(Scene difference descriptions)
= Beginning of Section =

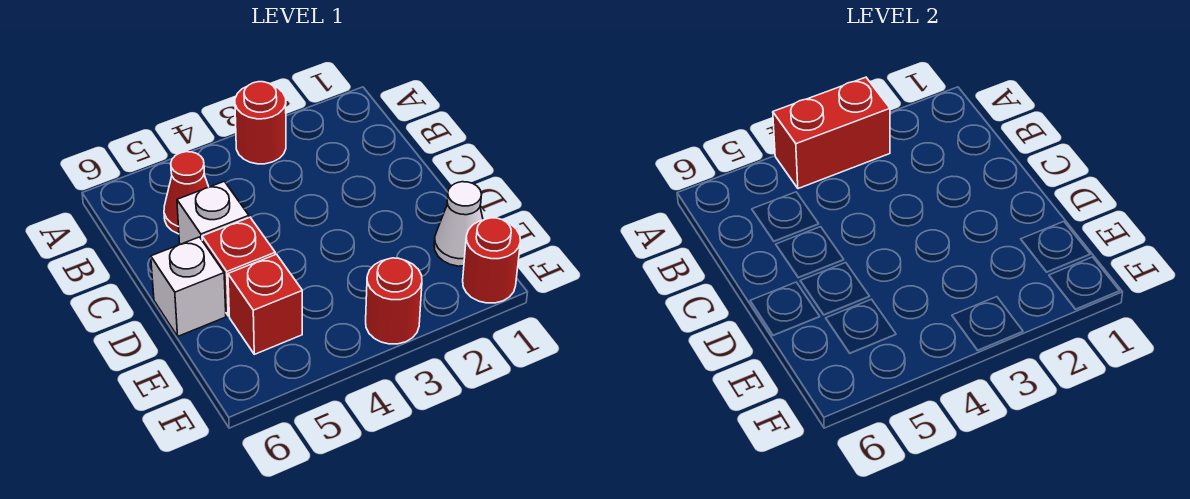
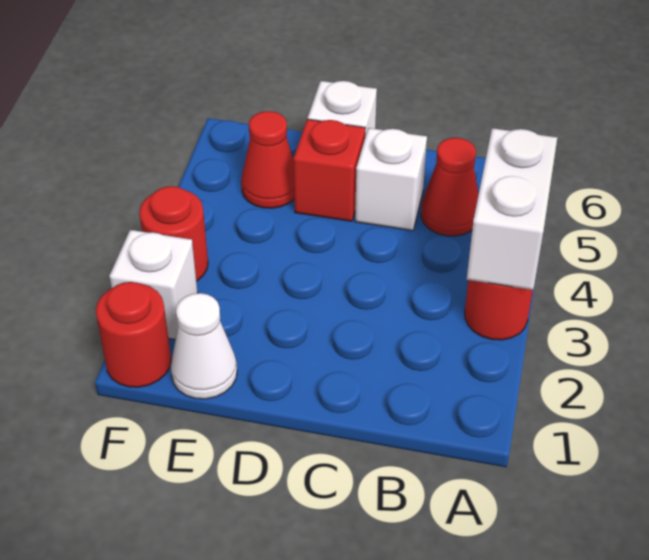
red brick A3:A4 level 2 -> white brick A3:A4 level 2
red brick E5 level 1 -> red cone E5 level 1
none -> white brick F2 level 1

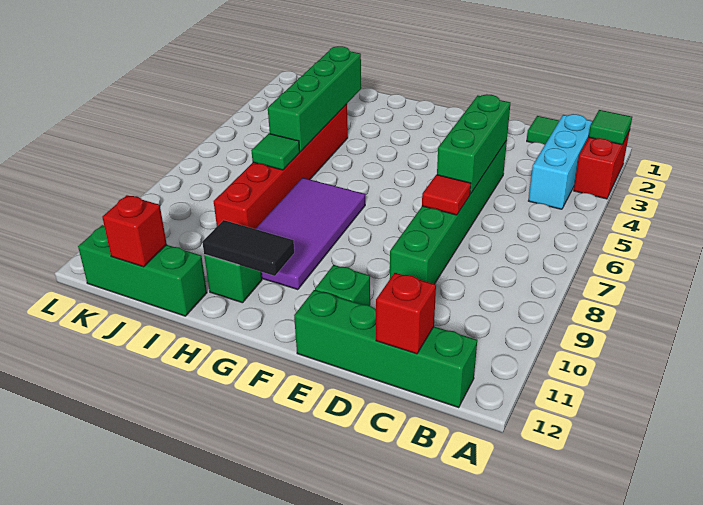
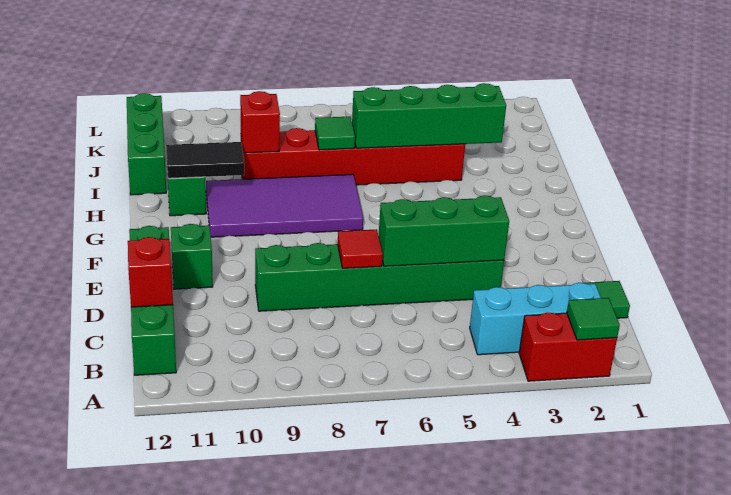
black tile G11:H11 level 2 -> black tile H10:H11 level 2
red brick J12 level 2 -> red brick I9 level 2

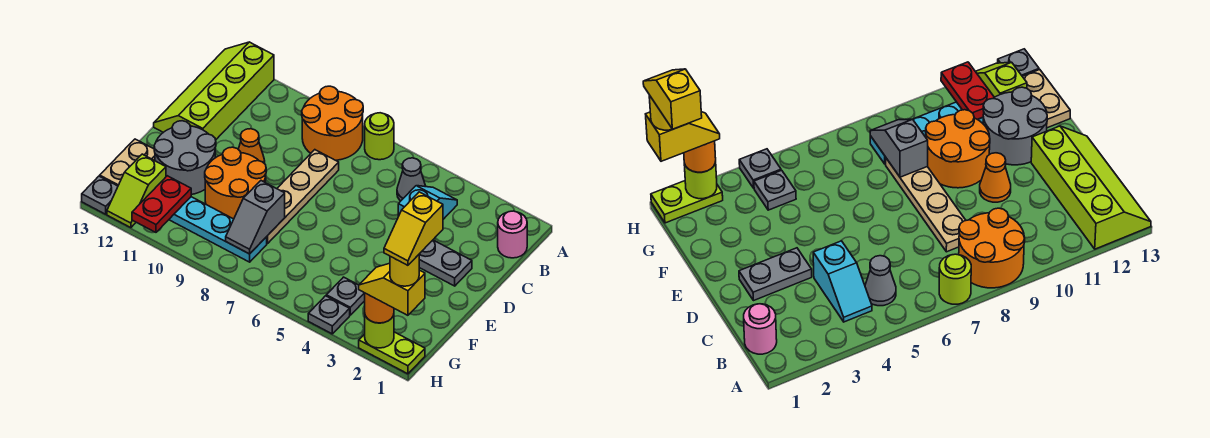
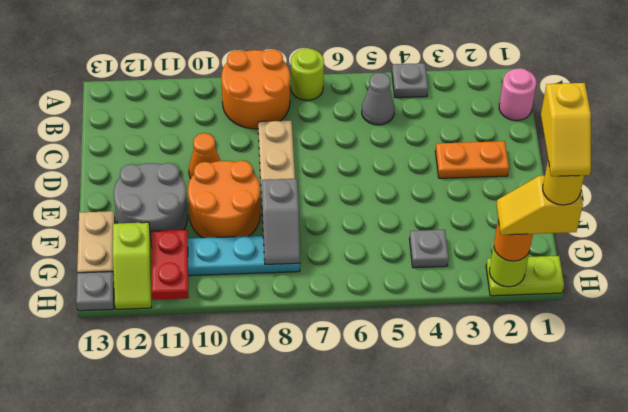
lime slope A12:D13 level 1 top 12 -> none
cyan slope B4:C4 level 1 top C -> none
grey plate D2:D3 level 1 -> orange plate D2:D3 level 1
grey plate H4 level 1 -> grey plate A4 level 1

= End of Section =

Exercise description - For every entry above, write it out exactly and remove any image.

Exercise response -
red brick A3:A4 level 2 -> white brick A3:A4 level 2
red brick E5 level 1 -> red cone E5 level 1
none -> white brick F2 level 1

black tile G11:H11 level 2 -> black tile H10:H11 level 2
red brick J12 level 2 -> red brick I9 level 2

lime slope A12:D13 level 1 top 12 -> none
cyan slope B4:C4 level 1 top C -> none
grey plate D2:D3 level 1 -> orange plate D2:D3 level 1
grey plate H4 level 1 -> grey plate A4 level 1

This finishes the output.